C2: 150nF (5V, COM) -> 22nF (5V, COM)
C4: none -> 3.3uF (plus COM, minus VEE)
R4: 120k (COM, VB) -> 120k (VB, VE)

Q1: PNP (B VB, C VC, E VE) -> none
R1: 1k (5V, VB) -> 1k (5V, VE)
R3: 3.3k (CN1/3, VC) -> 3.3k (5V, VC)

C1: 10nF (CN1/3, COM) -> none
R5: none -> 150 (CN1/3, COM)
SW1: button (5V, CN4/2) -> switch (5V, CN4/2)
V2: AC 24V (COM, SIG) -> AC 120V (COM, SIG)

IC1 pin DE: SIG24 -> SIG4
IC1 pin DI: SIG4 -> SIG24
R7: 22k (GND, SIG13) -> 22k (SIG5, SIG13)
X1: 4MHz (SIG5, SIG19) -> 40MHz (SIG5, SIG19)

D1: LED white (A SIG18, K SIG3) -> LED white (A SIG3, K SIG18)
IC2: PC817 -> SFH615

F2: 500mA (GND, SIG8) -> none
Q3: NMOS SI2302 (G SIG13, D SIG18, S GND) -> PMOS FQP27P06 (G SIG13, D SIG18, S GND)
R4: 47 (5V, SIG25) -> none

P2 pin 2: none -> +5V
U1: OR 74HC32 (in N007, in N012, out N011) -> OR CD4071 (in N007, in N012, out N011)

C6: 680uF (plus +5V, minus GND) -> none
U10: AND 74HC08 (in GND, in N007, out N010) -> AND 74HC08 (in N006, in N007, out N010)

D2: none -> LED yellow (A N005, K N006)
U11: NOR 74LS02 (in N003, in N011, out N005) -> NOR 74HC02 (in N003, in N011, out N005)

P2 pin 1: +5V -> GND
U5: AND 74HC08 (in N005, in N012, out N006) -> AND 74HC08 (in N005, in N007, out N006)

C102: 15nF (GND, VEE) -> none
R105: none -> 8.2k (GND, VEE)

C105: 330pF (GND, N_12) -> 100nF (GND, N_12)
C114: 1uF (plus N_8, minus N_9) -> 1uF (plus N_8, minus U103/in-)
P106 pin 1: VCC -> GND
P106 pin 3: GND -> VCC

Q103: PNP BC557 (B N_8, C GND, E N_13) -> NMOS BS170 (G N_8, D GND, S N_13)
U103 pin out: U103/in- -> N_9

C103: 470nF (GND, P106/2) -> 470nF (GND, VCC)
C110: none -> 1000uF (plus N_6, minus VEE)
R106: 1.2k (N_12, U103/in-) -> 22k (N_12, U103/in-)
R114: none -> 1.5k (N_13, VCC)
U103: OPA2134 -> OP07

- [Exercise goal]: Give only the number of lines in the entries above that contain the string "NMOS".

- [Result for this exercise]: 2